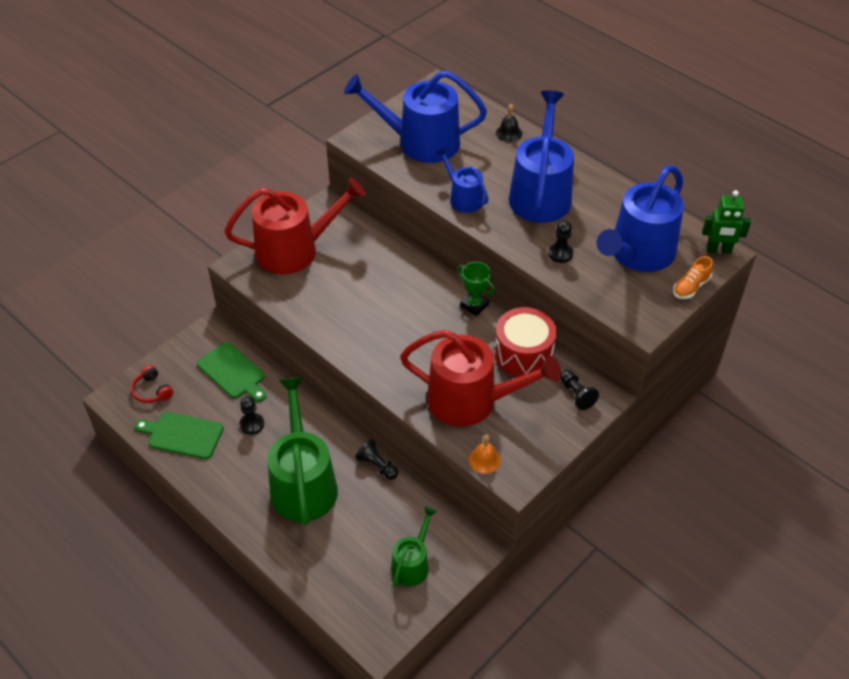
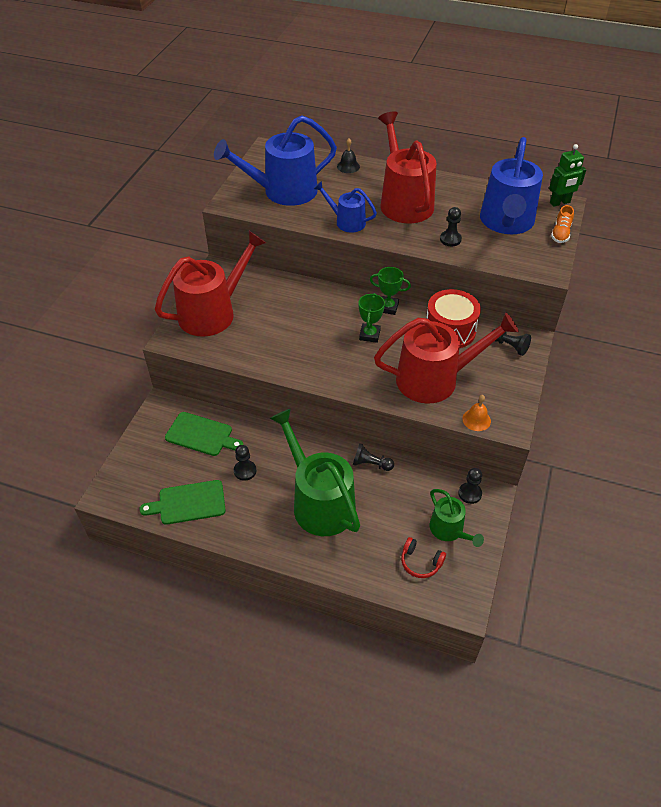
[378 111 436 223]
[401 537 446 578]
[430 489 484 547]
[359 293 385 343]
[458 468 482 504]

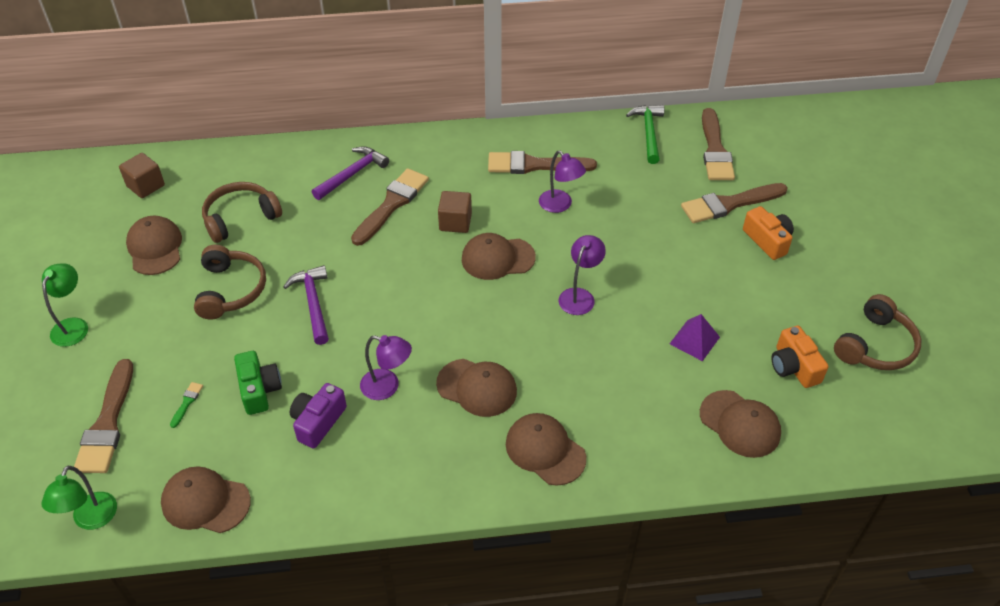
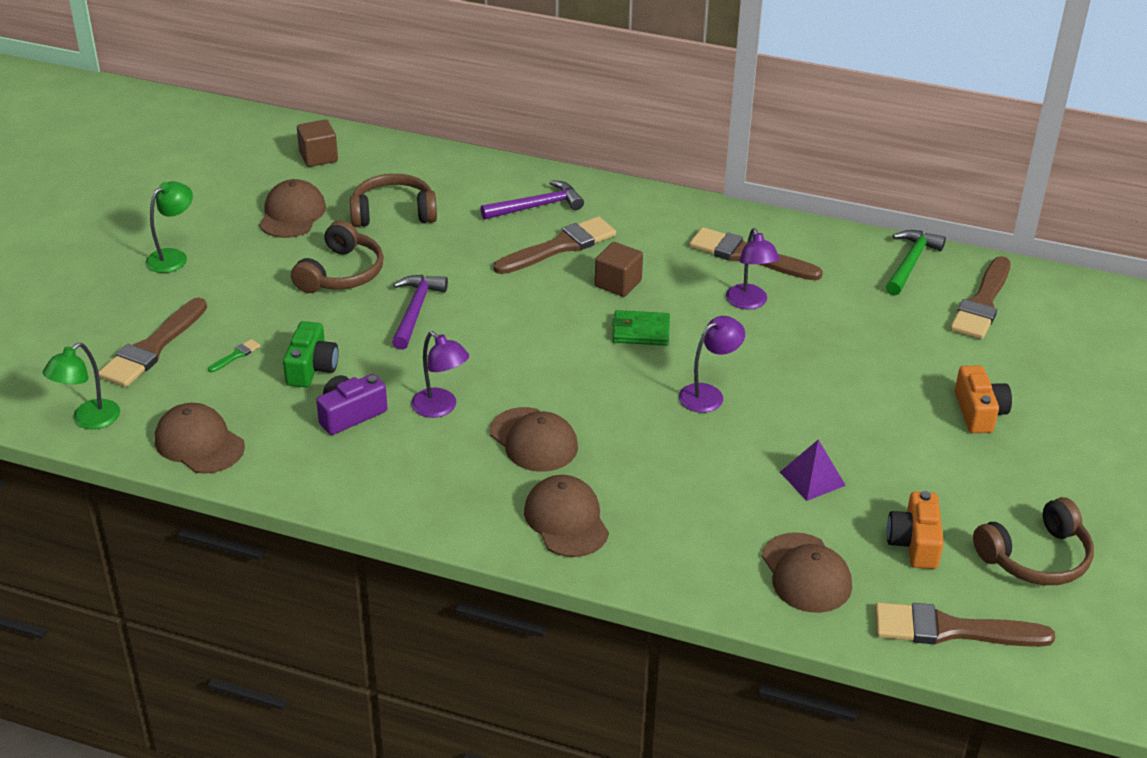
[875 602 1055 647]
[612 310 670 346]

^^^^

Every line above should be printed again word for word, without its pictures.

RESULT OF THIS EXERCISE
[378 111 436 223]
[401 537 446 578]
[430 489 484 547]
[359 293 385 343]
[458 468 482 504]

[875 602 1055 647]
[612 310 670 346]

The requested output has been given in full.